• _What needs to be done_
Lines below that hold the word "arrow" must be copied in full.

• _Data listing_
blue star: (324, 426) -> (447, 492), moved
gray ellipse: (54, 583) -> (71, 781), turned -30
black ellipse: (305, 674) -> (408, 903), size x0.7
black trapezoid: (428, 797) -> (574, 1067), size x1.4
...
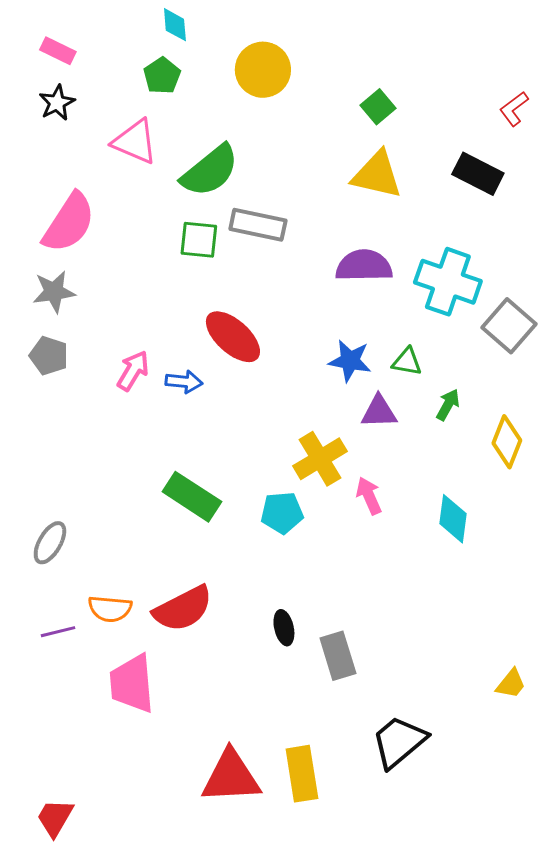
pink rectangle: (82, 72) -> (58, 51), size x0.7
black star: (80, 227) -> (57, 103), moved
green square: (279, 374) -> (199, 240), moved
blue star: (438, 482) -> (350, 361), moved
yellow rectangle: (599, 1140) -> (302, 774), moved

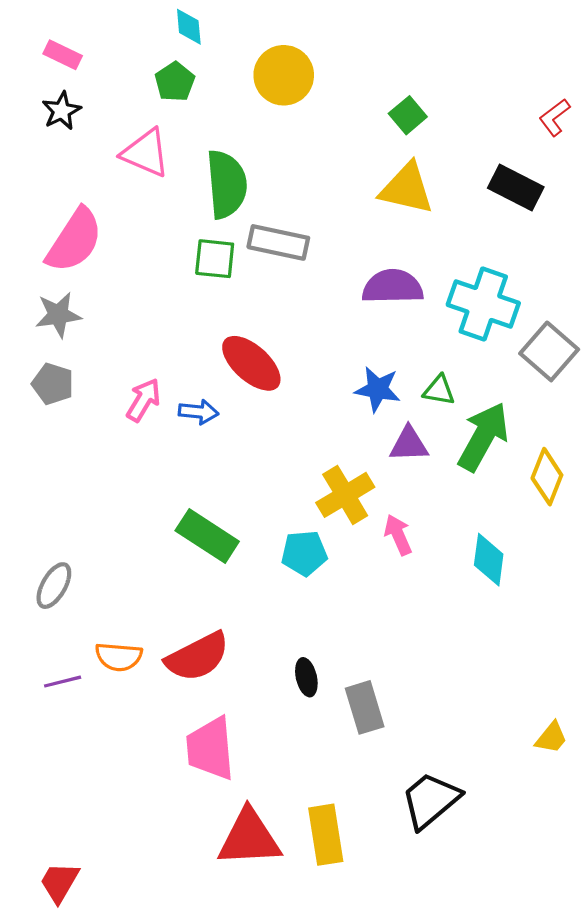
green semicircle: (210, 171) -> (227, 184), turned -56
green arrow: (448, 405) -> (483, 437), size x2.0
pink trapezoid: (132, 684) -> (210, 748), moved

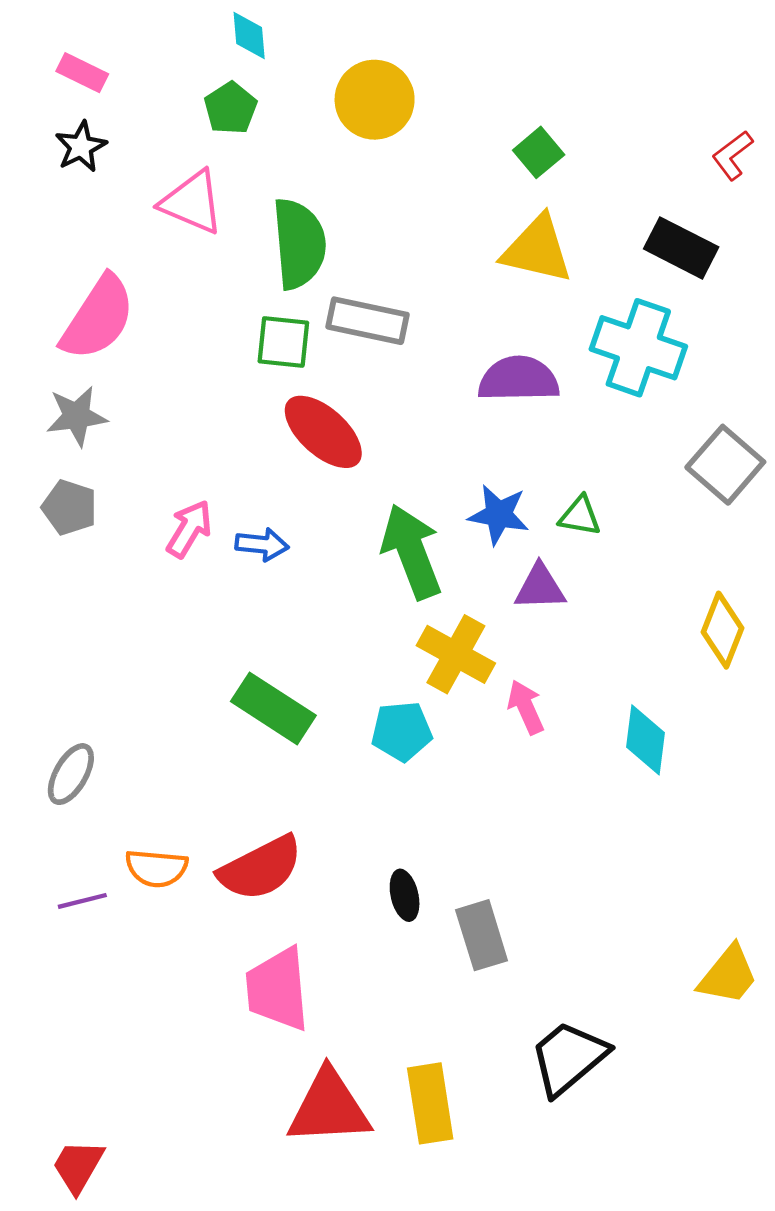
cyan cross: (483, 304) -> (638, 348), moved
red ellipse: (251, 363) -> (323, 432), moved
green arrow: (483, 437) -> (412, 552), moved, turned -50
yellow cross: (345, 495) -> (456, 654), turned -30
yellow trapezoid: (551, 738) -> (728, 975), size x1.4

• _Reply to the exercise_
green arrow: (448, 405) -> (483, 437), size x2.0
green arrow: (483, 437) -> (412, 552), moved, turned -50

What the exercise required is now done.